BRIEF
Nothing should appear in the answer except the lines from the one containing "Someone took away the white" through the end of the records below, written out exactly.

Scene images with change listings
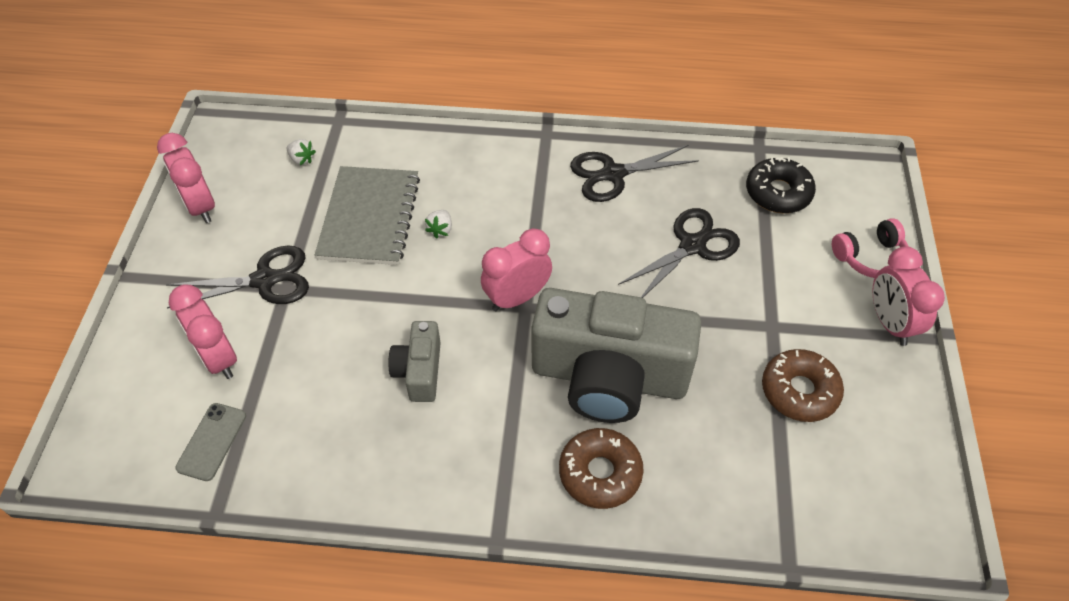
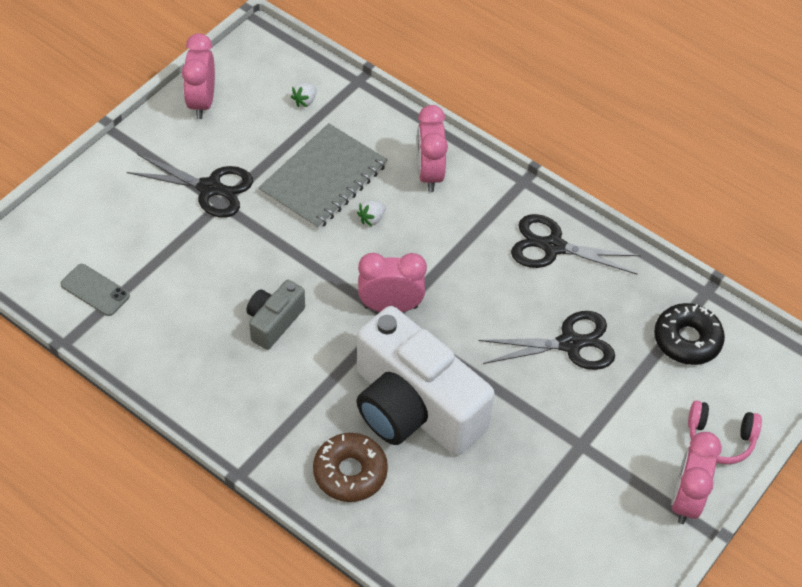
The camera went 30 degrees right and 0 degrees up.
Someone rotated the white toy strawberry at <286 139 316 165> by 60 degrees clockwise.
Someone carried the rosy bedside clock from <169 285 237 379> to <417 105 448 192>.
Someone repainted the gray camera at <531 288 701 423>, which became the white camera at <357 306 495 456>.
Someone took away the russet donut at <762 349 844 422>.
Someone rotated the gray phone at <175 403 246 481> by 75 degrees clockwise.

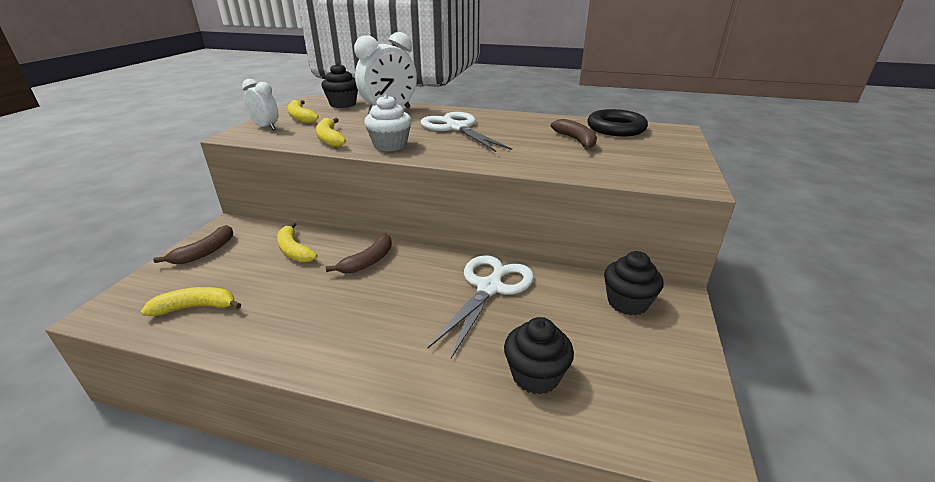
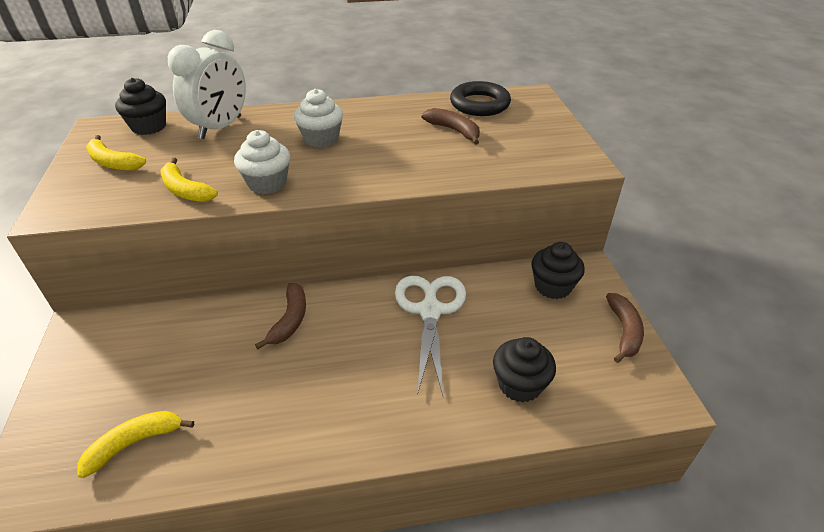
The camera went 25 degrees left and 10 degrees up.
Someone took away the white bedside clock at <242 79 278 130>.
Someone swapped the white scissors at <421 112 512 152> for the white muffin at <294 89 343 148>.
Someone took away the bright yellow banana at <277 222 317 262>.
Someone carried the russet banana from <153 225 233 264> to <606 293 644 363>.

ANSWER BOX
Someone took away the white bedside clock at <242 79 278 130>.
Someone swapped the white scissors at <421 112 512 152> for the white muffin at <294 89 343 148>.
Someone took away the bright yellow banana at <277 222 317 262>.
Someone carried the russet banana from <153 225 233 264> to <606 293 644 363>.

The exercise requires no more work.